*** Begin section ***
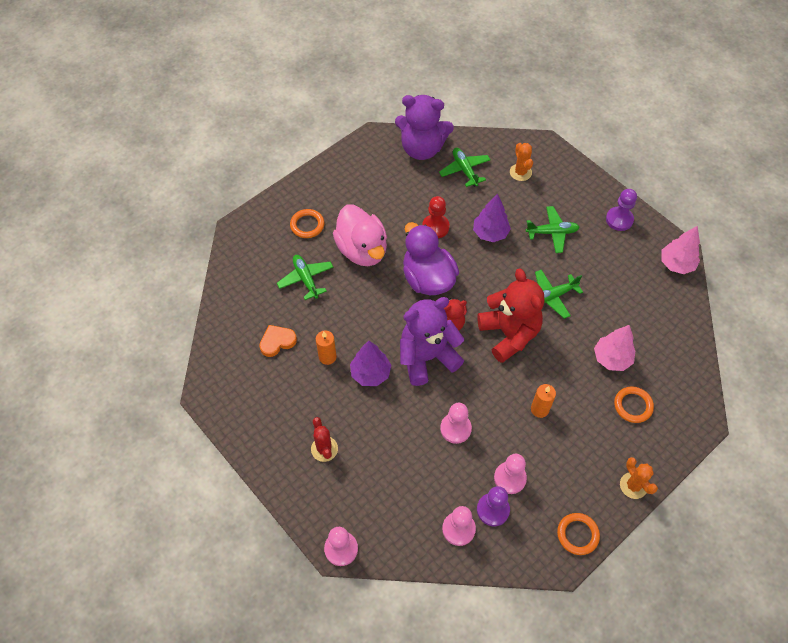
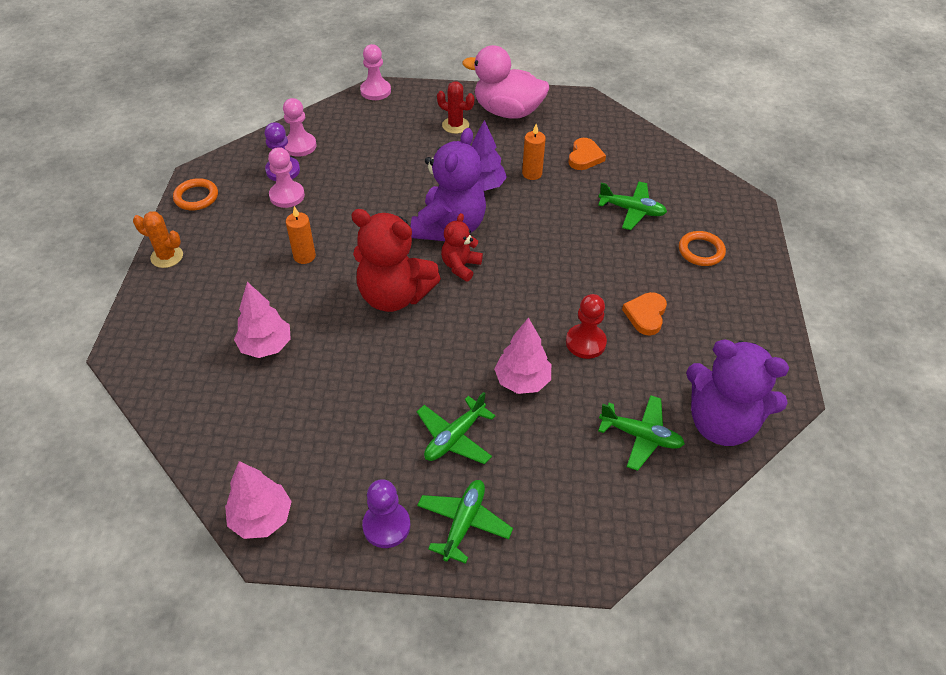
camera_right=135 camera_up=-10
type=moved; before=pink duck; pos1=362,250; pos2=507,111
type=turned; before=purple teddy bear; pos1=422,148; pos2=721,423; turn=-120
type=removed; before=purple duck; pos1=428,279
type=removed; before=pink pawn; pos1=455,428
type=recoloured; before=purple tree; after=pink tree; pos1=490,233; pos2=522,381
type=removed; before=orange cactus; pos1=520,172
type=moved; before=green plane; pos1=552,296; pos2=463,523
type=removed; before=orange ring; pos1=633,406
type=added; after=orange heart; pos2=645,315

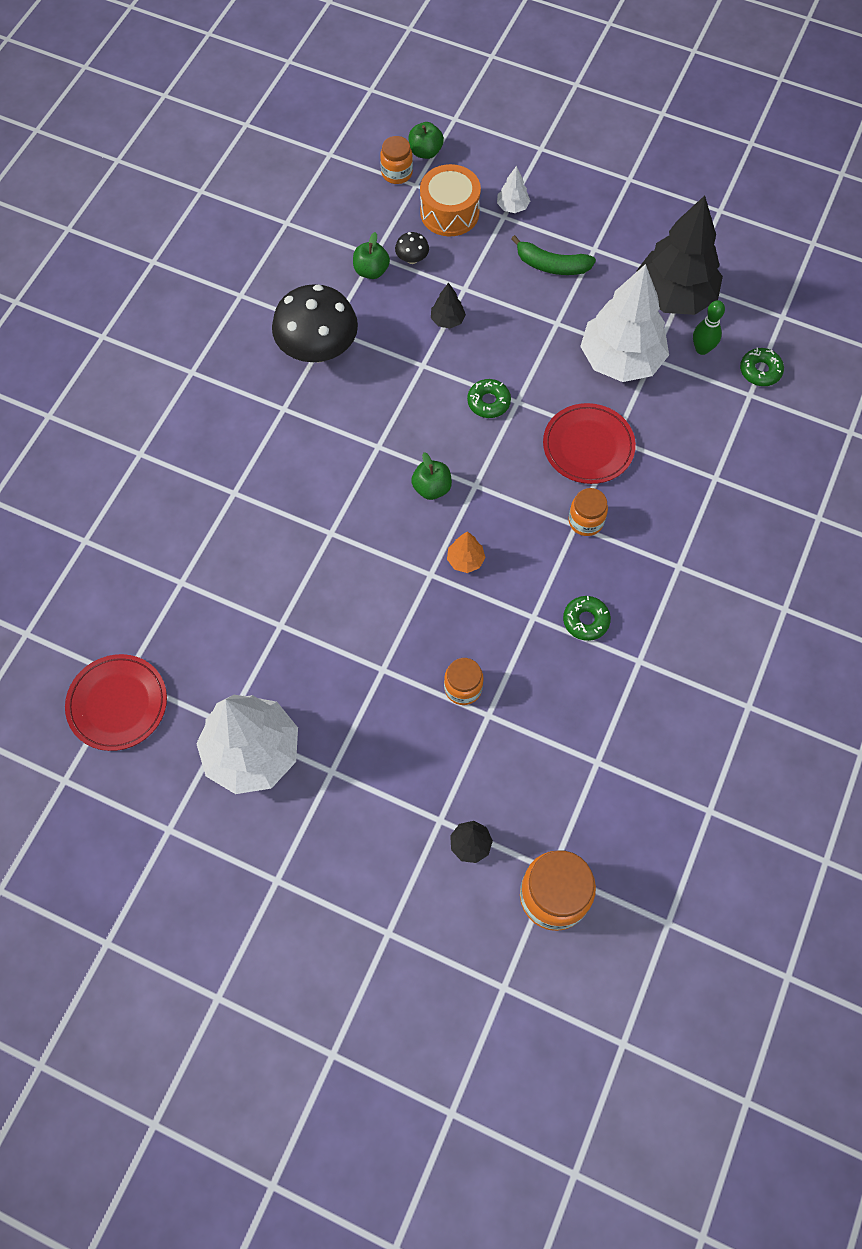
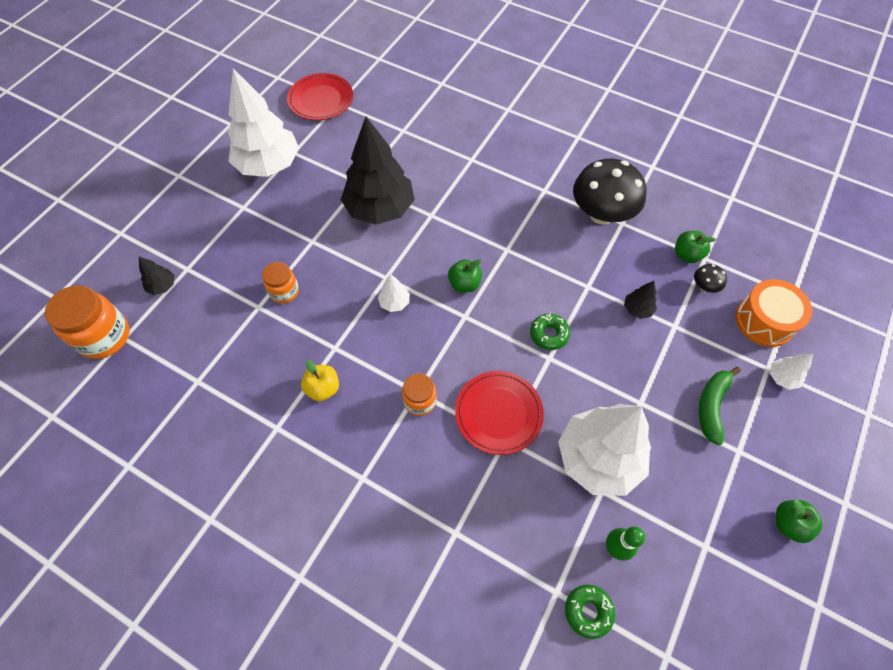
camera_right=95 camera_up=-5
type=removed; before=orange jar; pos1=397,173
type=moved; before=green apple; pos1=425,152; pos2=788,523
type=recoloured; before=orange tree; after=white tree; pos1=465,560; pos2=394,302
type=replaced; before=green donut; after=yellow apple; pos1=586,620; pos2=323,388
type=moved; before=black tree; pos1=674,296; pos2=380,209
*** End section ***
— Task directions —
When the listing is transcribed, every line must match the original exactly, and the pictures must be left out.

— Written answer —
camera_right=135 camera_up=-10
type=moved; before=pink duck; pos1=362,250; pos2=507,111
type=turned; before=purple teddy bear; pos1=422,148; pos2=721,423; turn=-120
type=removed; before=purple duck; pos1=428,279
type=removed; before=pink pawn; pos1=455,428
type=recoloured; before=purple tree; after=pink tree; pos1=490,233; pos2=522,381
type=removed; before=orange cactus; pos1=520,172
type=moved; before=green plane; pos1=552,296; pos2=463,523
type=removed; before=orange ring; pos1=633,406
type=added; after=orange heart; pos2=645,315

camera_right=95 camera_up=-5
type=removed; before=orange jar; pos1=397,173
type=moved; before=green apple; pos1=425,152; pos2=788,523
type=recoloured; before=orange tree; after=white tree; pos1=465,560; pos2=394,302
type=replaced; before=green donut; after=yellow apple; pos1=586,620; pos2=323,388
type=moved; before=black tree; pos1=674,296; pos2=380,209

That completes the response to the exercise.